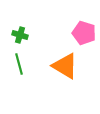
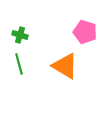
pink pentagon: moved 1 px right, 1 px up
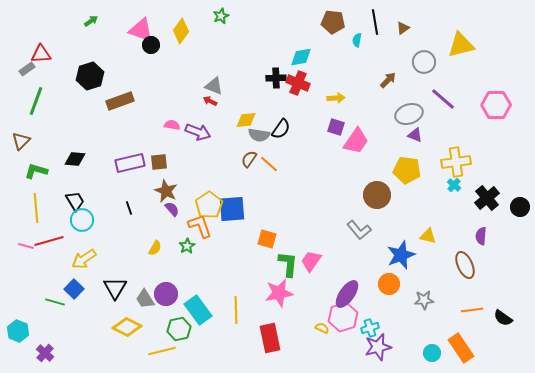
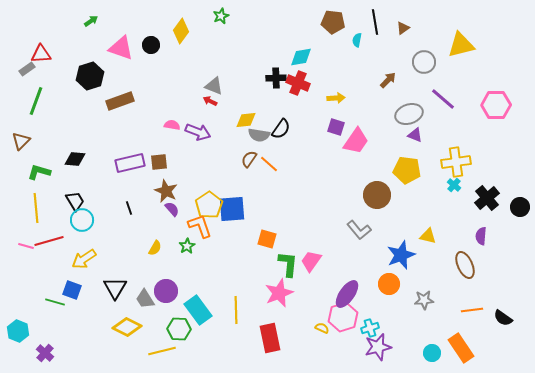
pink triangle at (141, 30): moved 20 px left, 18 px down
green L-shape at (36, 171): moved 3 px right, 1 px down
blue square at (74, 289): moved 2 px left, 1 px down; rotated 24 degrees counterclockwise
pink star at (279, 293): rotated 12 degrees counterclockwise
purple circle at (166, 294): moved 3 px up
green hexagon at (179, 329): rotated 15 degrees clockwise
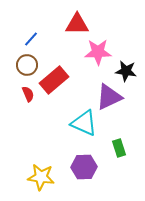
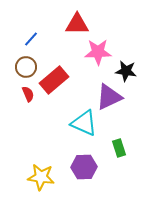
brown circle: moved 1 px left, 2 px down
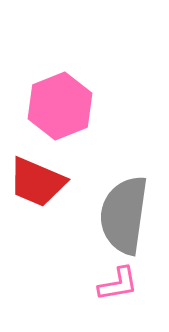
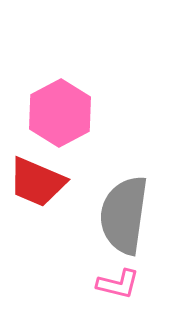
pink hexagon: moved 7 px down; rotated 6 degrees counterclockwise
pink L-shape: rotated 24 degrees clockwise
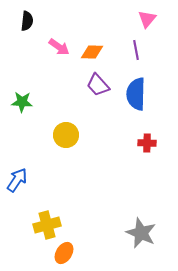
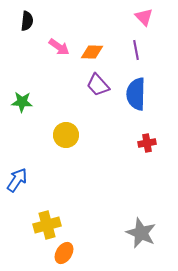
pink triangle: moved 3 px left, 2 px up; rotated 24 degrees counterclockwise
red cross: rotated 12 degrees counterclockwise
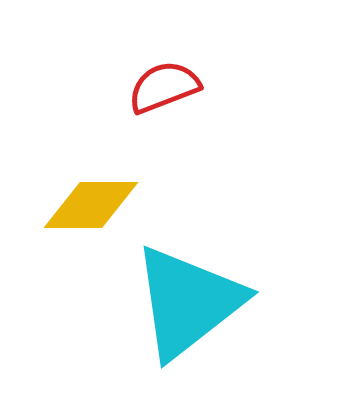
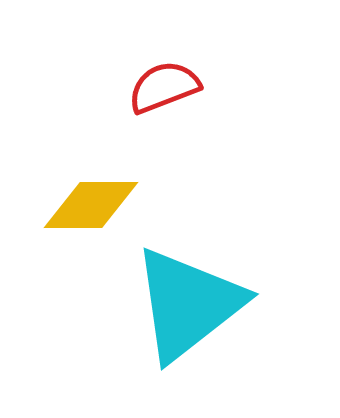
cyan triangle: moved 2 px down
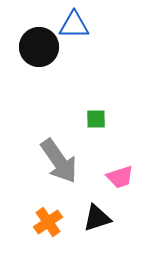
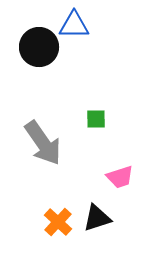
gray arrow: moved 16 px left, 18 px up
orange cross: moved 10 px right; rotated 12 degrees counterclockwise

■ **Instructions for the task**
Identify every line in the material above that contains the word "down", and copy each of those lines. Case counts.

■ **The answer**
pink triangle at (141, 30): moved 20 px left, 18 px down
green L-shape at (36, 171): moved 3 px right, 1 px down
blue square at (74, 289): moved 2 px left, 1 px down; rotated 24 degrees counterclockwise
brown circle: moved 1 px left, 2 px down
pink hexagon: moved 7 px down; rotated 6 degrees counterclockwise
cyan triangle: moved 2 px down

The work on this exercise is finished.